**Try it:** Lines from the one with "purple cutting board: [365,349,448,404]" through the end of the listing below should be set down exactly, with no other line included.
BEGIN Listed records
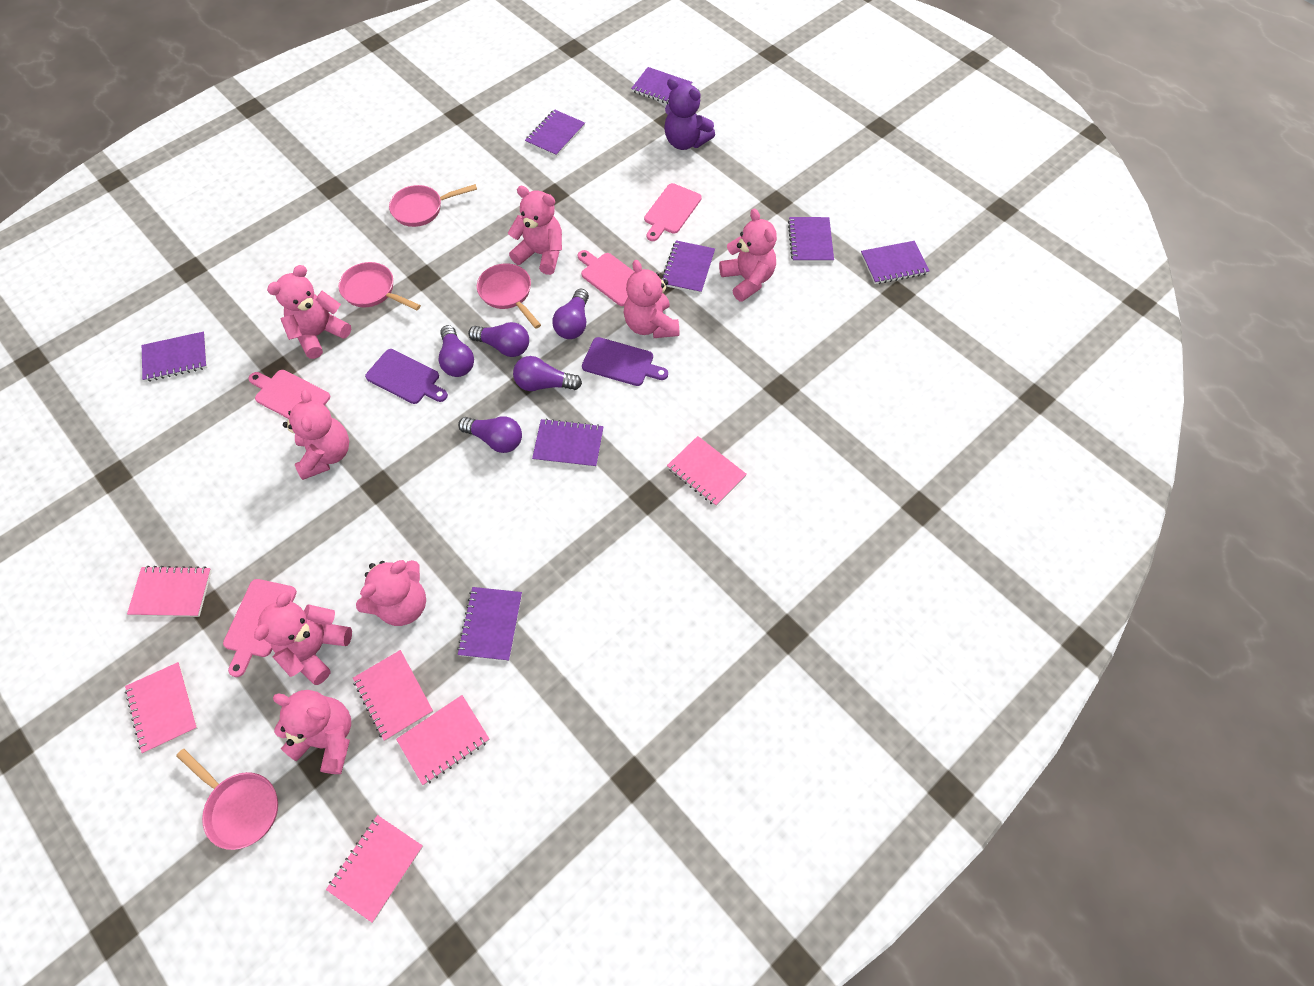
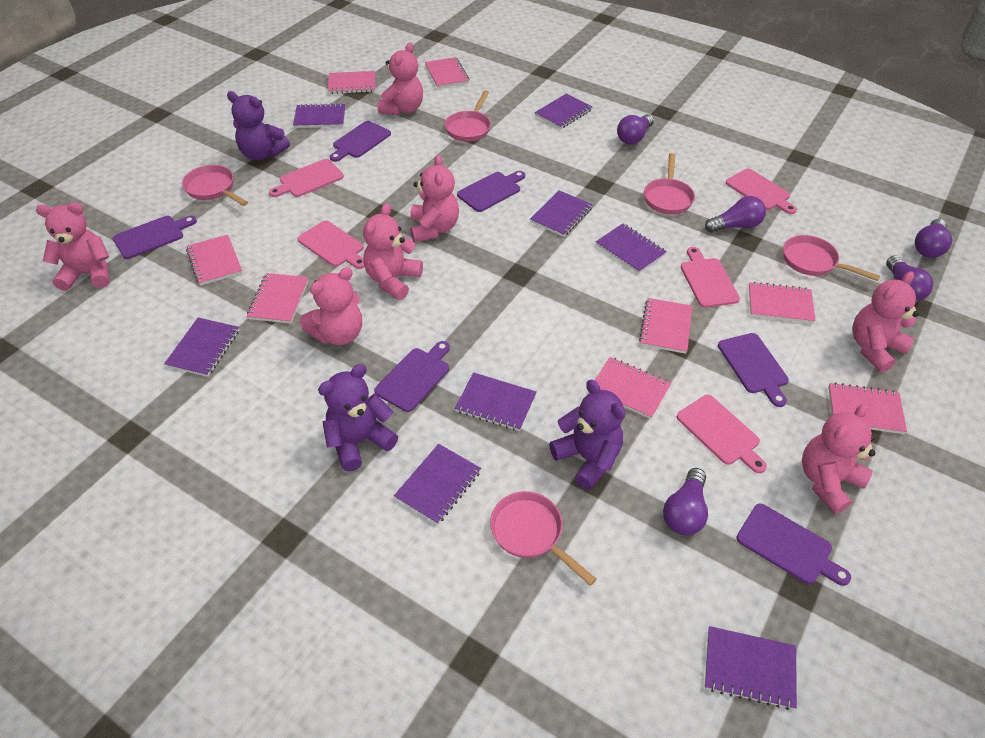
pink cutting board: [223,579,297,677] [249,370,330,419] [578,250,634,306] [644,183,702,241] = 4 -> [269,159,344,197] [298,221,365,269] [677,395,767,473] [681,247,740,308] [726,168,797,214] = 5
pink notebook: [125,662,198,753] [127,566,212,617] [326,815,423,922] [353,650,433,741] [396,695,490,785] [667,436,747,506] = 6 -> [186,234,242,286] [247,273,309,324] [328,71,376,94] [425,57,469,88] [595,357,671,419] [639,298,692,354] [749,282,816,323] [828,382,907,434] = 8
pink pan: [176,749,278,850] [338,262,421,310] [389,184,477,227] [477,263,541,329] = 4 -> [182,165,248,206] [445,90,491,142] [490,491,597,586] [644,153,695,214] [783,235,880,281] = 5
pink teddy bear: [254,591,352,685] [267,265,351,359] [273,690,351,774] [283,389,349,480] [356,560,426,626] [508,186,562,275] [624,260,679,338] [719,208,777,302] = 8 -> [36,202,109,291] [300,267,362,345] [363,203,423,300] [378,42,423,116] [410,154,459,242] [802,403,875,514] [852,272,919,373] = 7
purple cutting board: [365,349,448,404] [582,337,668,386] = 2 -> [113,216,197,259] [330,121,391,162] [374,341,450,412] [457,171,525,212] [718,333,789,407] [736,504,851,586] = 6
purple teddy bear: [664,78,715,150] = 1 -> [227,91,290,160] [318,364,398,472] [549,379,625,490] = 3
END Listed records
**Finished task:**
purple cutting board: [365,349,448,404] [582,337,668,386] = 2 -> [113,216,197,259] [330,121,391,162] [374,341,450,412] [457,171,525,212] [718,333,789,407] [736,504,851,586] = 6
purple teddy bear: [664,78,715,150] = 1 -> [227,91,290,160] [318,364,398,472] [549,379,625,490] = 3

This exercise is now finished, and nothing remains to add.